* Begin *
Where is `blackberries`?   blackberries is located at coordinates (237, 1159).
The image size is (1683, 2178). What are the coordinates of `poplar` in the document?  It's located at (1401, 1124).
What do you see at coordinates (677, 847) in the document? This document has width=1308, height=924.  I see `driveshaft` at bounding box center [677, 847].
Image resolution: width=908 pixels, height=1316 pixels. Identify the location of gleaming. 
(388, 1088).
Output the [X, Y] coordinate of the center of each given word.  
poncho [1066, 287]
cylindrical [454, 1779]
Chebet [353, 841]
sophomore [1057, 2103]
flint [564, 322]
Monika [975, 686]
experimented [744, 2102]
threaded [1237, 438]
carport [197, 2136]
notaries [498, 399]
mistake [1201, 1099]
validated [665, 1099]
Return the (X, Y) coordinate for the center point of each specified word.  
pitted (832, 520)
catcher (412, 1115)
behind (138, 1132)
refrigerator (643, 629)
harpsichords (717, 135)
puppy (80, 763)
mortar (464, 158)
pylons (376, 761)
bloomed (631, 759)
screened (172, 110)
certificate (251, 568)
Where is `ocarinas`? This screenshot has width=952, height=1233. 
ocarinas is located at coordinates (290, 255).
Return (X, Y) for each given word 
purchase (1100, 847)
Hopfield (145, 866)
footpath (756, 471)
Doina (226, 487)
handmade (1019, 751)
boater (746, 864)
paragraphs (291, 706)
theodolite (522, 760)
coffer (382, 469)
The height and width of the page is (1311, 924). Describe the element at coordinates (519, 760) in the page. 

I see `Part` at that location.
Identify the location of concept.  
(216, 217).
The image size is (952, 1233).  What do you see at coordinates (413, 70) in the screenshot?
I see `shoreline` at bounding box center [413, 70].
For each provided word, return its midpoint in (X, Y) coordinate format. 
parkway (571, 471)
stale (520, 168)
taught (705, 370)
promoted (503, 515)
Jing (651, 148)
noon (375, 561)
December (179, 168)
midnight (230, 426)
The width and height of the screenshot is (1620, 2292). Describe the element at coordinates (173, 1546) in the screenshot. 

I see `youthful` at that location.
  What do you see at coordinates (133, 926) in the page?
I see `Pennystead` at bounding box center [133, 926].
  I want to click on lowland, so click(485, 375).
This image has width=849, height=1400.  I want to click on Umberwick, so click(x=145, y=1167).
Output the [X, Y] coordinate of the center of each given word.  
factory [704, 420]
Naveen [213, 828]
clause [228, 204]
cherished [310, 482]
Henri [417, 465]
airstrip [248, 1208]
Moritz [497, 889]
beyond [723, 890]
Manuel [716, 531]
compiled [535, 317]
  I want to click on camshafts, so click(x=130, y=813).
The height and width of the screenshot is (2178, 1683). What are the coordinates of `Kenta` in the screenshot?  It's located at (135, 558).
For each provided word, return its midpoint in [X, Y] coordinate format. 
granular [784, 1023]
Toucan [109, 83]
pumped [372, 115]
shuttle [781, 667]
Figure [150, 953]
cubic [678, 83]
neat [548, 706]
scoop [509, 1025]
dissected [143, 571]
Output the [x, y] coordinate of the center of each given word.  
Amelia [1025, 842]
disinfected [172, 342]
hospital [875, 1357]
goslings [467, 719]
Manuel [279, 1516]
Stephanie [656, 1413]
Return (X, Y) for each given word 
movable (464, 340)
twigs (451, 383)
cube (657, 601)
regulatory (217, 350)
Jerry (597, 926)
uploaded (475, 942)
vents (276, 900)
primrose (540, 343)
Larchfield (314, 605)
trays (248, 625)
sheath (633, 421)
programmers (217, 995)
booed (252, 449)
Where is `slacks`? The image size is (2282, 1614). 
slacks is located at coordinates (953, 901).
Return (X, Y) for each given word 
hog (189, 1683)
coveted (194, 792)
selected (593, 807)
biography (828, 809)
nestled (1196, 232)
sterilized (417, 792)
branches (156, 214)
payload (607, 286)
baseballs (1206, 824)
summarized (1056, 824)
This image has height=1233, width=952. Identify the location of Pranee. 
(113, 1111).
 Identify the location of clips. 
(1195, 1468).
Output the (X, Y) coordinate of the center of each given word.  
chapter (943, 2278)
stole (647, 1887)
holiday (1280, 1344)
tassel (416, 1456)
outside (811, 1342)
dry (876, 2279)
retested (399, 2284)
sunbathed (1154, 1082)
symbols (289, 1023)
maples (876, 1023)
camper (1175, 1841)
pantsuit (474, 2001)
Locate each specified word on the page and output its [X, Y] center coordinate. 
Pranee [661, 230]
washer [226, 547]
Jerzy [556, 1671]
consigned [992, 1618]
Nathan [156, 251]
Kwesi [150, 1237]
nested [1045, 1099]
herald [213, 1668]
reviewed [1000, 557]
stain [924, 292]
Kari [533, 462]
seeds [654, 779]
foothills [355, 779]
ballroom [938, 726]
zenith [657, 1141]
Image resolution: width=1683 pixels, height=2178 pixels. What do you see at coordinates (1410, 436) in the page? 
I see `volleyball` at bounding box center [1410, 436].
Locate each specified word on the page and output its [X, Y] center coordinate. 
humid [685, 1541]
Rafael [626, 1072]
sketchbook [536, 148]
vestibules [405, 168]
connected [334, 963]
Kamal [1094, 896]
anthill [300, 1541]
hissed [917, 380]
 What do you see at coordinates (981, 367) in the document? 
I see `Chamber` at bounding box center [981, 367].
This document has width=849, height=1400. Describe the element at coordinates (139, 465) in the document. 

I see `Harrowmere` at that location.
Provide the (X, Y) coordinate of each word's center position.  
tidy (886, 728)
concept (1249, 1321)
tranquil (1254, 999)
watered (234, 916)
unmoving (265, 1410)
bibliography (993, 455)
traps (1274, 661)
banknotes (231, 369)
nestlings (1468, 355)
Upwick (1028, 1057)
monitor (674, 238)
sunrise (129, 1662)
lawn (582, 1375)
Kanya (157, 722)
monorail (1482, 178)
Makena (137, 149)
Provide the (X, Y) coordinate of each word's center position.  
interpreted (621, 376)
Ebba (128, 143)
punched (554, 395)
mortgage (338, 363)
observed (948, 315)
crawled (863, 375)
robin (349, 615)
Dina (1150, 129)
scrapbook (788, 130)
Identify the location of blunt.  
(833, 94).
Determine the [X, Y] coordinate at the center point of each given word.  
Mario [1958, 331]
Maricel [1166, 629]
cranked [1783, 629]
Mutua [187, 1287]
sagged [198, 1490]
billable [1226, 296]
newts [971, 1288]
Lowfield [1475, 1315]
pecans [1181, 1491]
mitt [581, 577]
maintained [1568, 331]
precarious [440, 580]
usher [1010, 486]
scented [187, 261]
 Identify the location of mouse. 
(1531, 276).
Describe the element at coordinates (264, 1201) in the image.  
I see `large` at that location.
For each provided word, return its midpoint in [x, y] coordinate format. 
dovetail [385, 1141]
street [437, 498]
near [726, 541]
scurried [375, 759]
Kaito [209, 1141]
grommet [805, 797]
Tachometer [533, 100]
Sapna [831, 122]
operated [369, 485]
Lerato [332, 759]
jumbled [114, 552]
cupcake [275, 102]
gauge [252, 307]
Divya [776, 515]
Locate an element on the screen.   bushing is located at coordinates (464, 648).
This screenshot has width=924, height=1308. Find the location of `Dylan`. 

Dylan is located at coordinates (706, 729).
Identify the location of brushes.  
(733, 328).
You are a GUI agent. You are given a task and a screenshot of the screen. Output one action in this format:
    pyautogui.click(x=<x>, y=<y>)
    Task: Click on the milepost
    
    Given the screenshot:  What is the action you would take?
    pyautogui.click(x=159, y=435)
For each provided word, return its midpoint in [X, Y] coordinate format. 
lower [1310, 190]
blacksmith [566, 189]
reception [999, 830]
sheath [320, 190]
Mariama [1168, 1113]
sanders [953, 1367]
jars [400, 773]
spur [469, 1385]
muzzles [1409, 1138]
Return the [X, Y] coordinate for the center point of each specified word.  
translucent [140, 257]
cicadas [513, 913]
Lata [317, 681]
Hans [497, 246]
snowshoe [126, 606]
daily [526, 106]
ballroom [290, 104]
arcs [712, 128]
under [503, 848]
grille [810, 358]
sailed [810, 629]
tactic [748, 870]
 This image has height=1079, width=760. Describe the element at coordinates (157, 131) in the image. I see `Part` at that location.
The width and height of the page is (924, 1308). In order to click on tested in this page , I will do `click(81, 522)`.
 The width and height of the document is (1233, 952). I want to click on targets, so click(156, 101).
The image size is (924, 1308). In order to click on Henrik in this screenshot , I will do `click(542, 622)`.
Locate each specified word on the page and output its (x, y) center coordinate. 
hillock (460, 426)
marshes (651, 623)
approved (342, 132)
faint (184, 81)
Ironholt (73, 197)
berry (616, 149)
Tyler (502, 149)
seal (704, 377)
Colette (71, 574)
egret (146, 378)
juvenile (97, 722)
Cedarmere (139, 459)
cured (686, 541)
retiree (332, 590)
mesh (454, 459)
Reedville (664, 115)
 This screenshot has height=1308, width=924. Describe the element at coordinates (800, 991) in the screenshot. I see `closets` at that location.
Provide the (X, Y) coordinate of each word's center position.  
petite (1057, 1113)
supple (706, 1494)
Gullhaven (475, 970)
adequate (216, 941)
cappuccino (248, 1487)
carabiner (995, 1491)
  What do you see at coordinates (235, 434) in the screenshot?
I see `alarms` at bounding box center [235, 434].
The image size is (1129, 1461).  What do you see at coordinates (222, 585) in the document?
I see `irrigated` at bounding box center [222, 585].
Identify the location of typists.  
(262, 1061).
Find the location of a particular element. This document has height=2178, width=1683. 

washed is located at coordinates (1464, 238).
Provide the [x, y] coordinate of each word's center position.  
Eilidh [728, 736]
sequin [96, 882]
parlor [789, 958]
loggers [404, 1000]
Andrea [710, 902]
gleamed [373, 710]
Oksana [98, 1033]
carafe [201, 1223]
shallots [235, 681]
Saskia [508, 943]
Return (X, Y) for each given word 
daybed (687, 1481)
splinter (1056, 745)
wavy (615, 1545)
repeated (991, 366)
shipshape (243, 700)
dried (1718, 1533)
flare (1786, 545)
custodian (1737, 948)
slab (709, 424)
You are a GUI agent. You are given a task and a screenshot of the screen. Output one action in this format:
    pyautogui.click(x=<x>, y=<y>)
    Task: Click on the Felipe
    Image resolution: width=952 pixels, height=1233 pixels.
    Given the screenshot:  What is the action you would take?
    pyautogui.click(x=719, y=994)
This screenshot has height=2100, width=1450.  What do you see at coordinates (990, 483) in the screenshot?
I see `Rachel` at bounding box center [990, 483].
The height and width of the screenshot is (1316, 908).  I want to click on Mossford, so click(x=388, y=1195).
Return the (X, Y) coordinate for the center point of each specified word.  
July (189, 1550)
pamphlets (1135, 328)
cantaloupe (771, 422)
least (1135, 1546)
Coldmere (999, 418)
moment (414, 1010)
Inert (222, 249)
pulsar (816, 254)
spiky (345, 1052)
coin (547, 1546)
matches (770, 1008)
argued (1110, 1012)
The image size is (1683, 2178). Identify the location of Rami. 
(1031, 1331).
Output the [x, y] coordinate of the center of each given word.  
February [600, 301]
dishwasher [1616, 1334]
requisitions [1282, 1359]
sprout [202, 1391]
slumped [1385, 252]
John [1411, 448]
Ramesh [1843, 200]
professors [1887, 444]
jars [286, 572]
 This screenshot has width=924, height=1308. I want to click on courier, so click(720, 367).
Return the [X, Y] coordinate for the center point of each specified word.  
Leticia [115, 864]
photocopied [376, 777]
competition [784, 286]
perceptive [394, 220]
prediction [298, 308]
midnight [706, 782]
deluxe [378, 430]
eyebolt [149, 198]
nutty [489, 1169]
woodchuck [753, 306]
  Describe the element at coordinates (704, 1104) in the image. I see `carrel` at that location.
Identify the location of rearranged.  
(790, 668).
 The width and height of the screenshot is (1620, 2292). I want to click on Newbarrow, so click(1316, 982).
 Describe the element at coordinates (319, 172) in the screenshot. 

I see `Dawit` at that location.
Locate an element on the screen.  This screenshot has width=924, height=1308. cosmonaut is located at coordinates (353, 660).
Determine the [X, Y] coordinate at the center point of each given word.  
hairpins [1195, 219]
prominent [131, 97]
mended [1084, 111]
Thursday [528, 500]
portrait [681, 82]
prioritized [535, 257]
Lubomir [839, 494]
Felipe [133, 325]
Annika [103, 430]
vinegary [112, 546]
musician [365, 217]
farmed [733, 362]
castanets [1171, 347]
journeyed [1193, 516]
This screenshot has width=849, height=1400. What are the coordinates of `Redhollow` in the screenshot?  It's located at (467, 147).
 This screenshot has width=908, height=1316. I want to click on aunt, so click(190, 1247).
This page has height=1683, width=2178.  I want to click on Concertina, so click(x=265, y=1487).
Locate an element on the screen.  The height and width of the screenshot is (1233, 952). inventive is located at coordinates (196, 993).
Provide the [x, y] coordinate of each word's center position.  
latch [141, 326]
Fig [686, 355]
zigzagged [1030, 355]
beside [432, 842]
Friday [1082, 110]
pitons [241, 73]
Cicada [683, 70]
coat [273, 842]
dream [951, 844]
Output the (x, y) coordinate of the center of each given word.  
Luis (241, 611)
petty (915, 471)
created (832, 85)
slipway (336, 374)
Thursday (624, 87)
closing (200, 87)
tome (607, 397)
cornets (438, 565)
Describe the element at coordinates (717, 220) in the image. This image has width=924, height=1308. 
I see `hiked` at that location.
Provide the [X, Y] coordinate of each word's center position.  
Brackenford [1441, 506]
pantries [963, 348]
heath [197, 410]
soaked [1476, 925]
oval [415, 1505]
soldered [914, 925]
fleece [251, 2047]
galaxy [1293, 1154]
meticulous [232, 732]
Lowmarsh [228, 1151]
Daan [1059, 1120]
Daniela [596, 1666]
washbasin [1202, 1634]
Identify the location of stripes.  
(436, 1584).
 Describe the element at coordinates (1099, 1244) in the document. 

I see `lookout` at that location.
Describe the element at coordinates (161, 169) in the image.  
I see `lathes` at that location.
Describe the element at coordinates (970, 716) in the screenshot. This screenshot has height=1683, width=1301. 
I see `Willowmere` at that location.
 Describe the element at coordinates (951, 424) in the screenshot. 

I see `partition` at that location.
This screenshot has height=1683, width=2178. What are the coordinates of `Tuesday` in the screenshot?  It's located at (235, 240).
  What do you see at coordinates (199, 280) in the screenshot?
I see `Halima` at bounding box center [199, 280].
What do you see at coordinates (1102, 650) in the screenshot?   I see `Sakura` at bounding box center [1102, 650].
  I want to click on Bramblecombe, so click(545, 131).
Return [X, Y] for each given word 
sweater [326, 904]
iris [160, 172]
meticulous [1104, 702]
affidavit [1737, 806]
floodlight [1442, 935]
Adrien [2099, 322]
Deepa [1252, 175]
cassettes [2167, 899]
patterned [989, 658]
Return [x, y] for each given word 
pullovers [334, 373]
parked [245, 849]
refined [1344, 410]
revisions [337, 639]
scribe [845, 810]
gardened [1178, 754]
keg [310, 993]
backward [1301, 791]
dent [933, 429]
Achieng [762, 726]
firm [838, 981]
* End *
> [What needs to be done]:
Reproduce the rows verbatim, beginning with the first row and continuing through the row that contains "validated [665, 1099]".

> [Answer to the exercise]:
Where is `blackberries`?   blackberries is located at coordinates (237, 1159).
The image size is (1683, 2178). What are the coordinates of `poplar` in the document?  It's located at (1401, 1124).
What do you see at coordinates (677, 847) in the document? This document has width=1308, height=924.  I see `driveshaft` at bounding box center [677, 847].
Image resolution: width=908 pixels, height=1316 pixels. Identify the location of gleaming. 
(388, 1088).
Output the [X, Y] coordinate of the center of each given word.  
poncho [1066, 287]
cylindrical [454, 1779]
Chebet [353, 841]
sophomore [1057, 2103]
flint [564, 322]
Monika [975, 686]
experimented [744, 2102]
threaded [1237, 438]
carport [197, 2136]
notaries [498, 399]
mistake [1201, 1099]
validated [665, 1099]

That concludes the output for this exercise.